GOAL OF THE EXERCISE
A word-for-word copy of the entries, with images excluded, is the expected answer.

(SUPPLIED MATERIAL Opens)

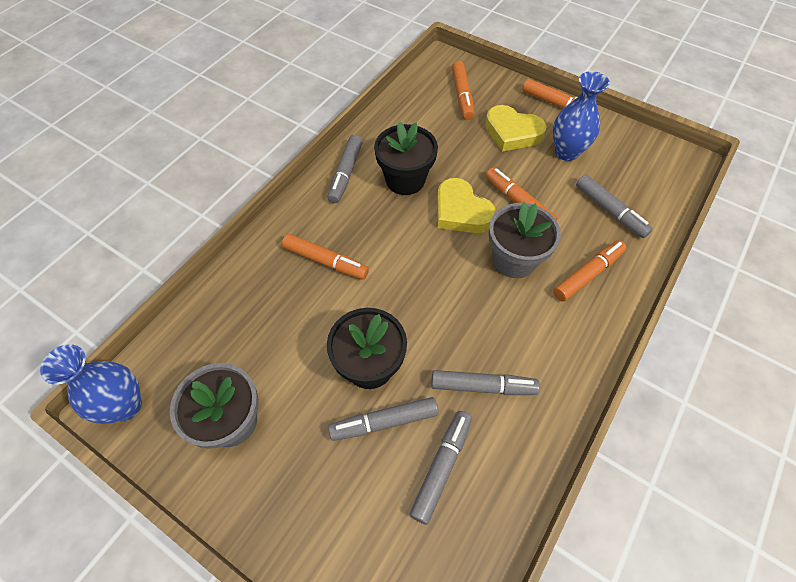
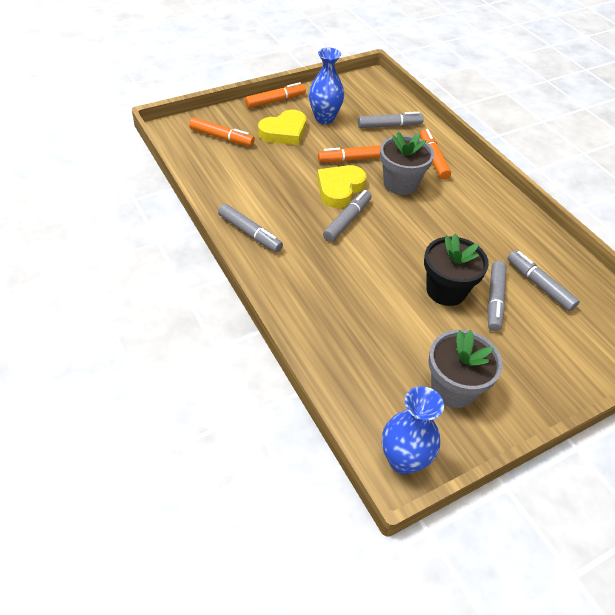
camera: 65 degrees left, 10 degrees down
(325, 261) = (335, 279): orange marker -> none
(405, 180) = (285, 203): black flower pot -> none
(461, 211) = (339, 189): yellow heart -> yellow heart turned 135 degrees clockwise
(482, 386) = (490, 242): grey marker -> grey marker (347, 220)

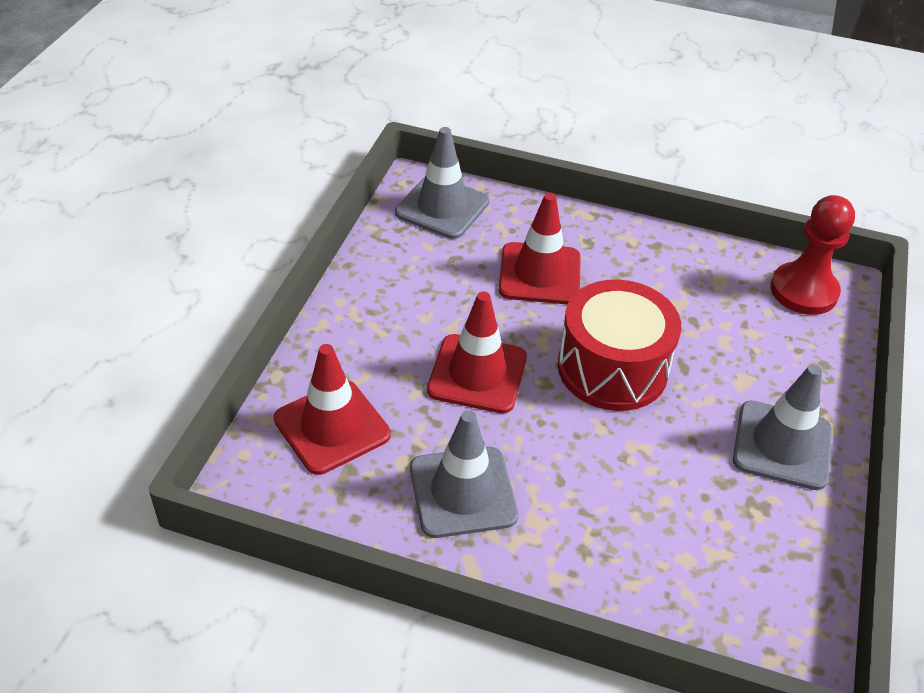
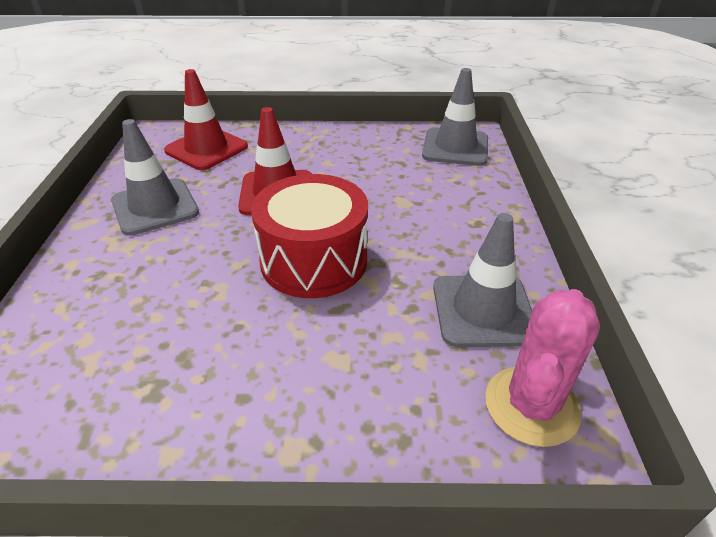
camera: 75 degrees right, 5 degrees down
(540, 274) = (411, 203): red traffic cone -> none
(782, 445) = (246, 404): grey traffic cone -> grey traffic cone (483, 310)
(803, 291) = (531, 405): red pawn -> pink cactus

(SUPPLIED MATERIAL Closes)

RESULT
camera: 65 degrees left, 10 degrees down
(325, 261) = (335, 279): orange marker -> none
(405, 180) = (285, 203): black flower pot -> none
(461, 211) = (339, 189): yellow heart -> yellow heart turned 135 degrees clockwise
(482, 386) = (490, 242): grey marker -> grey marker (347, 220)

camera: 75 degrees right, 5 degrees down
(540, 274) = (411, 203): red traffic cone -> none
(782, 445) = (246, 404): grey traffic cone -> grey traffic cone (483, 310)
(803, 291) = (531, 405): red pawn -> pink cactus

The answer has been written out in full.